--- MATERIAL FOR THIS TASK ---
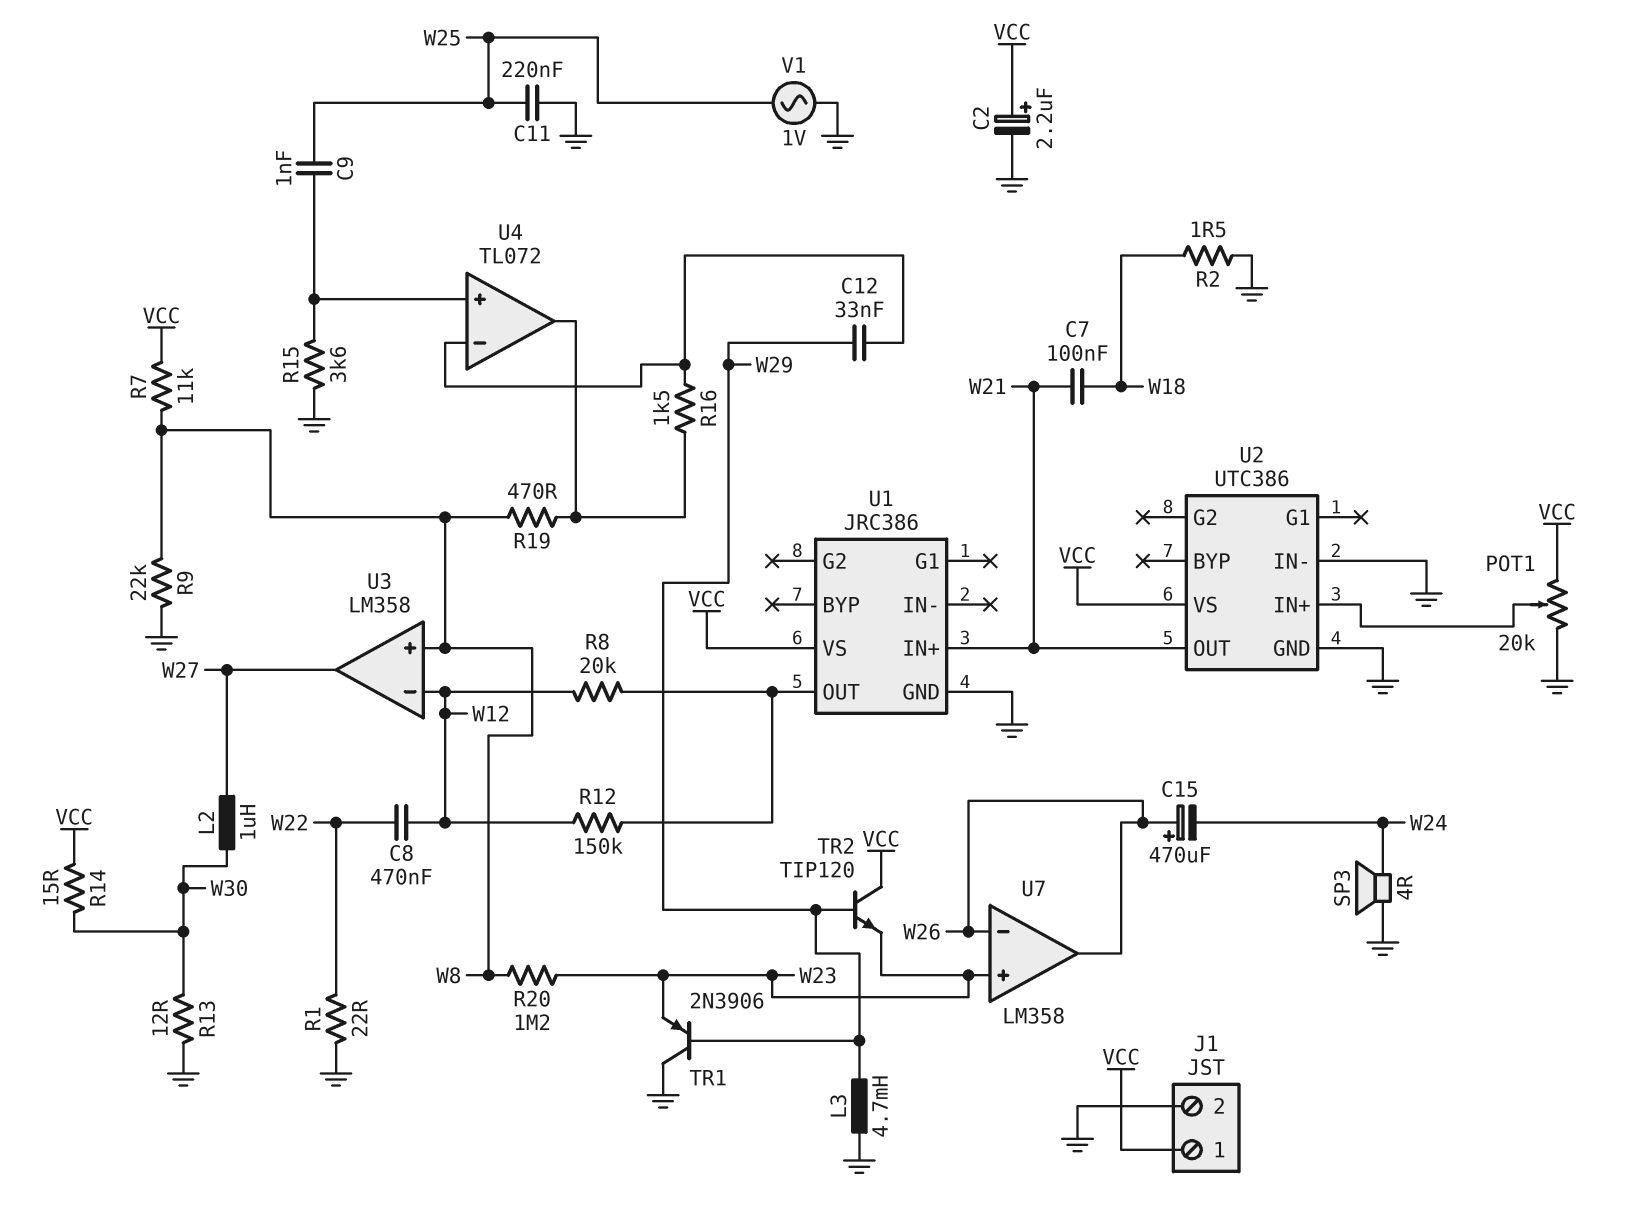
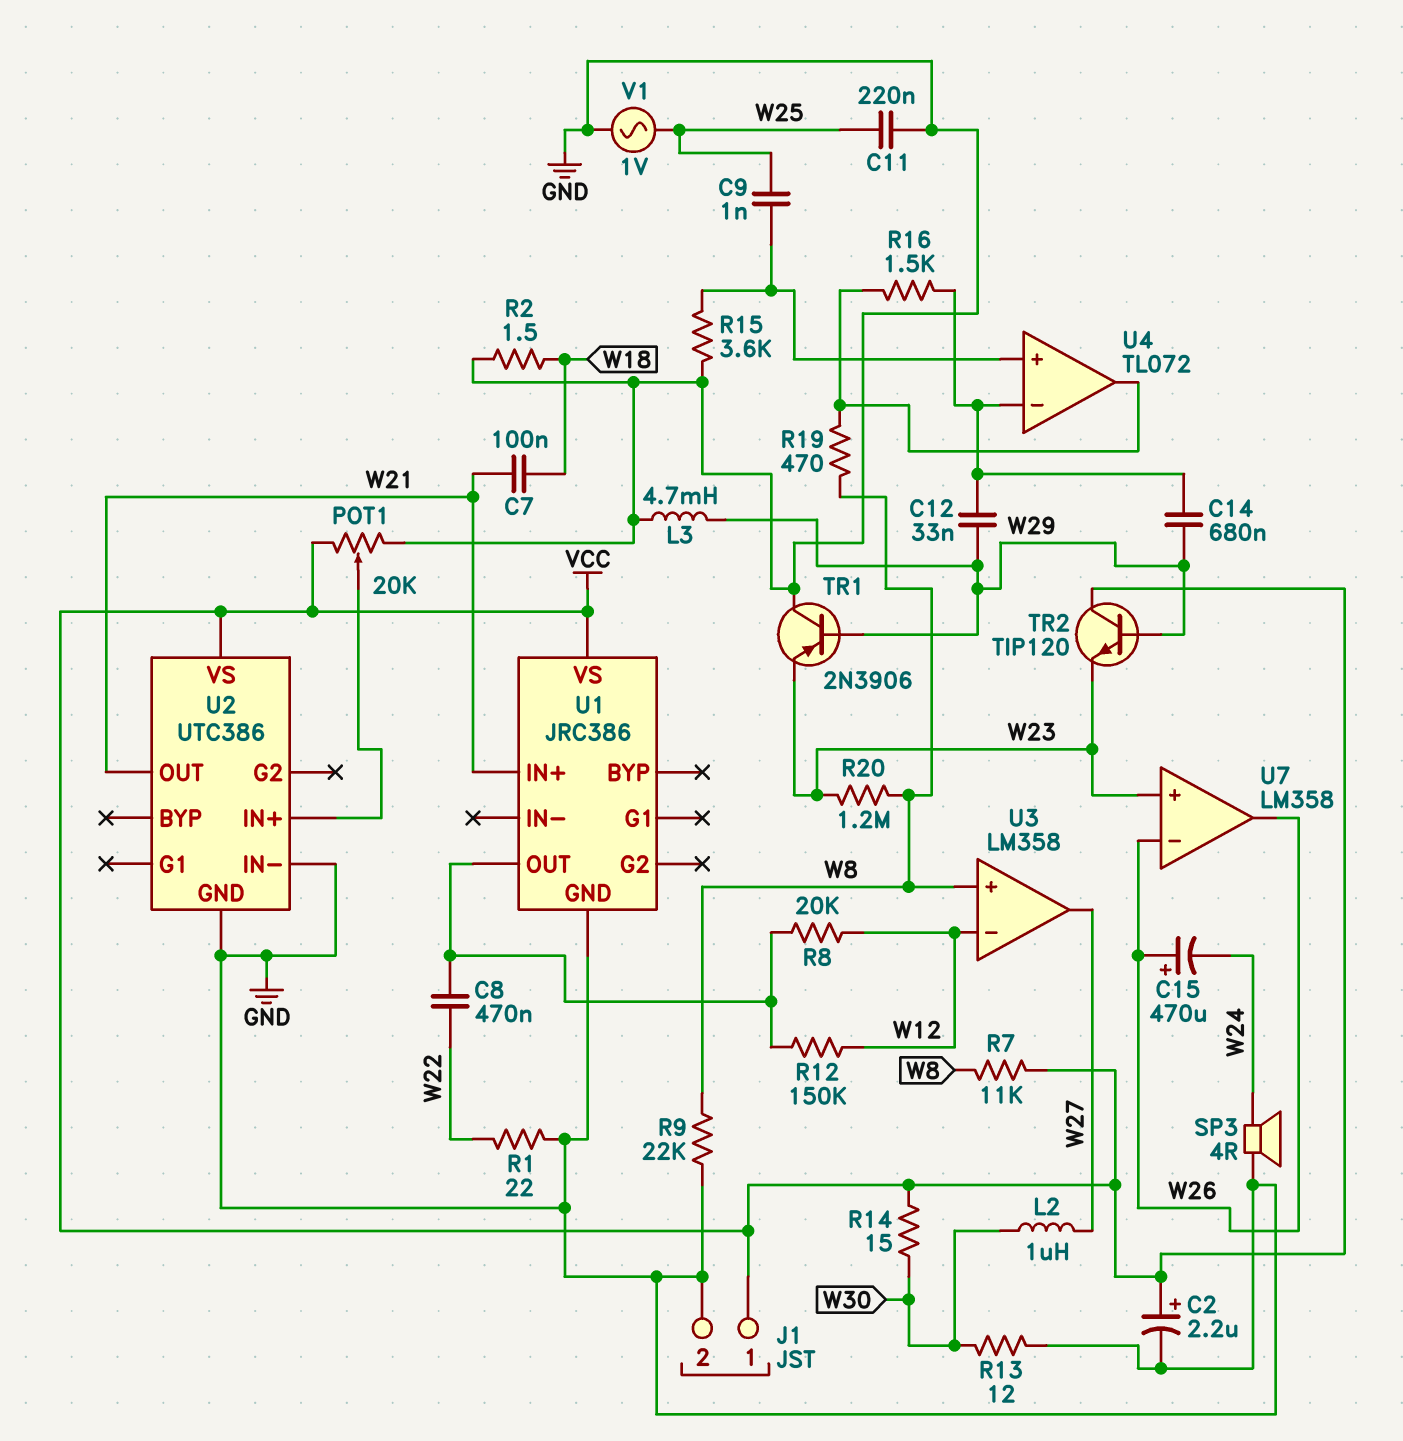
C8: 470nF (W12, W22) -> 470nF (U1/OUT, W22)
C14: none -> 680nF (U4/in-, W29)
---
--- MATERIAL FOR THIS TASK ---
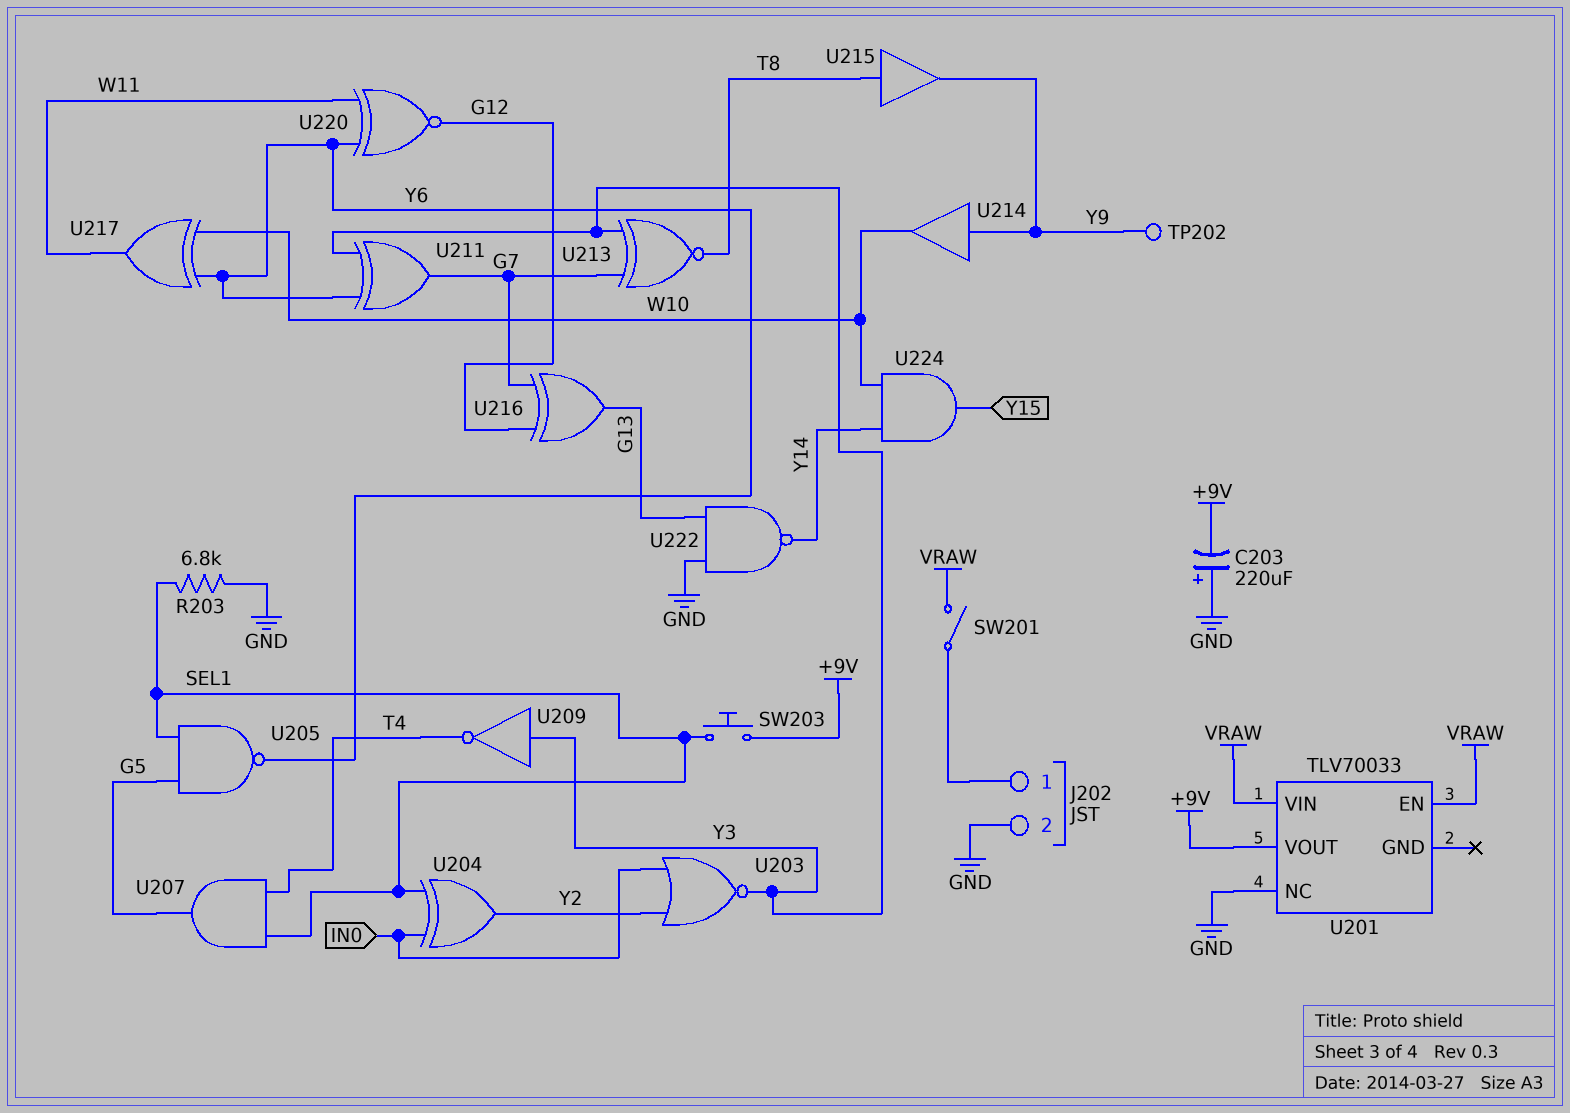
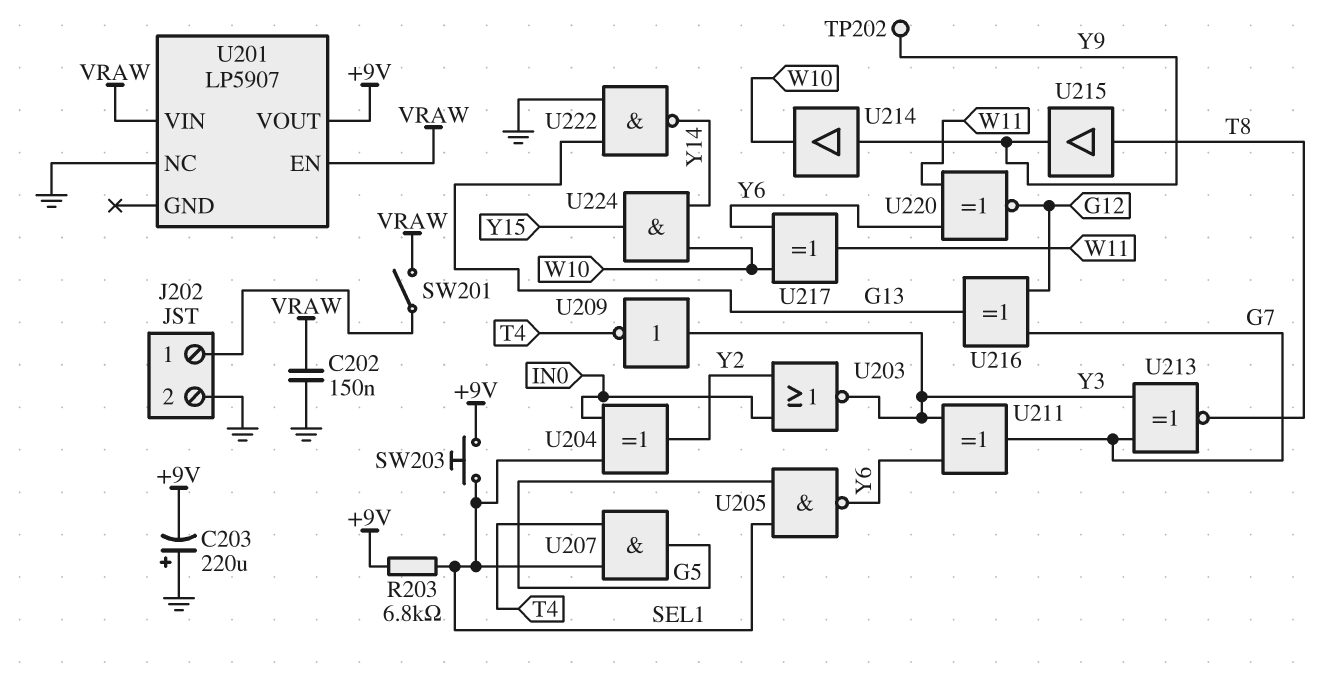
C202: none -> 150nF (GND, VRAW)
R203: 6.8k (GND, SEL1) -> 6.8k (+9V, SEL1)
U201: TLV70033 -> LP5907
---
--- MATERIAL FOR THIS TASK ---
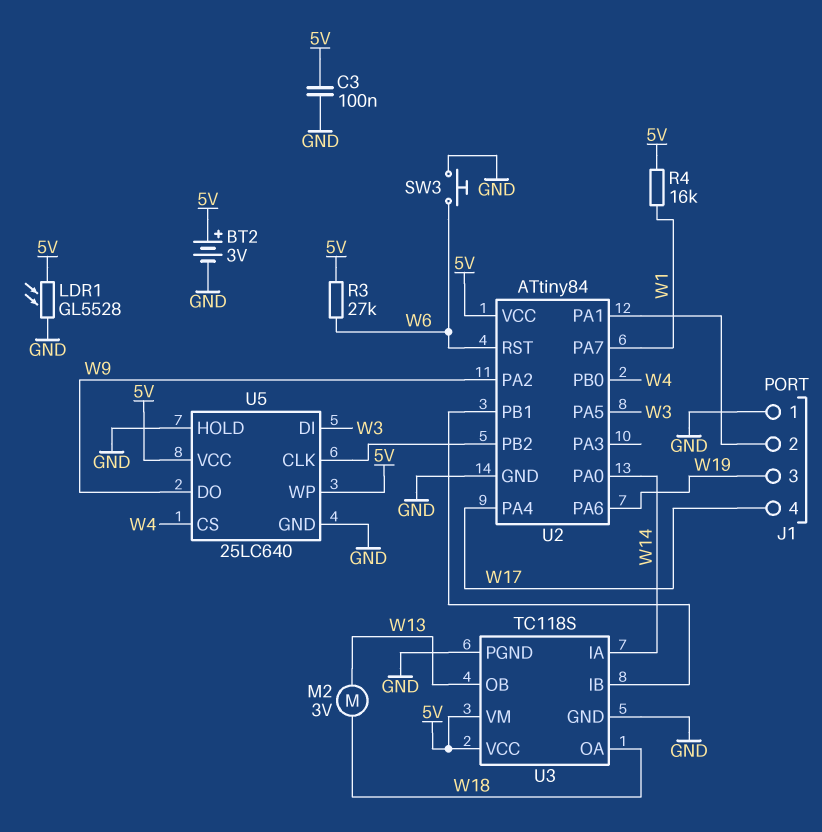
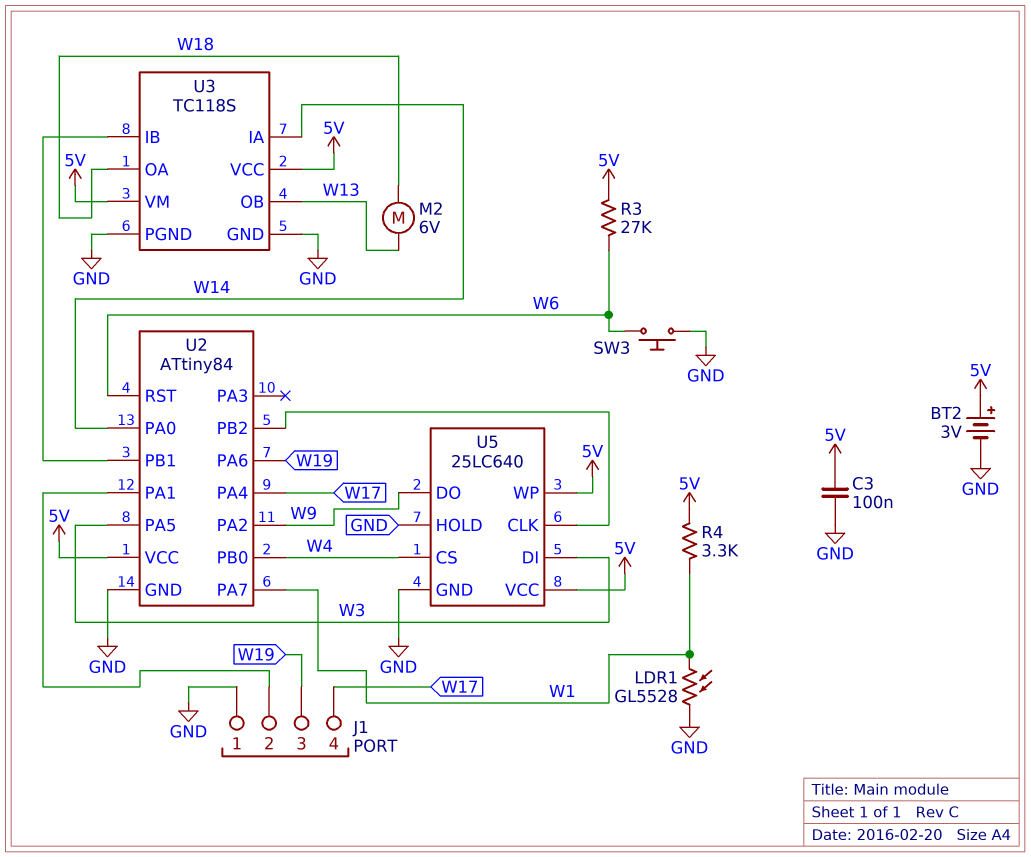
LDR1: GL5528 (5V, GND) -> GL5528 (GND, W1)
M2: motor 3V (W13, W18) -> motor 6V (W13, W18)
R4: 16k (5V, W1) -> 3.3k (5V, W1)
---
WORK ORDER: Lines with the word "none" in them are the answer; report each one from the data.

REPLY TO THE TASK:
C14: none -> 680nF (U4/in-, W29)
C202: none -> 150nF (GND, VRAW)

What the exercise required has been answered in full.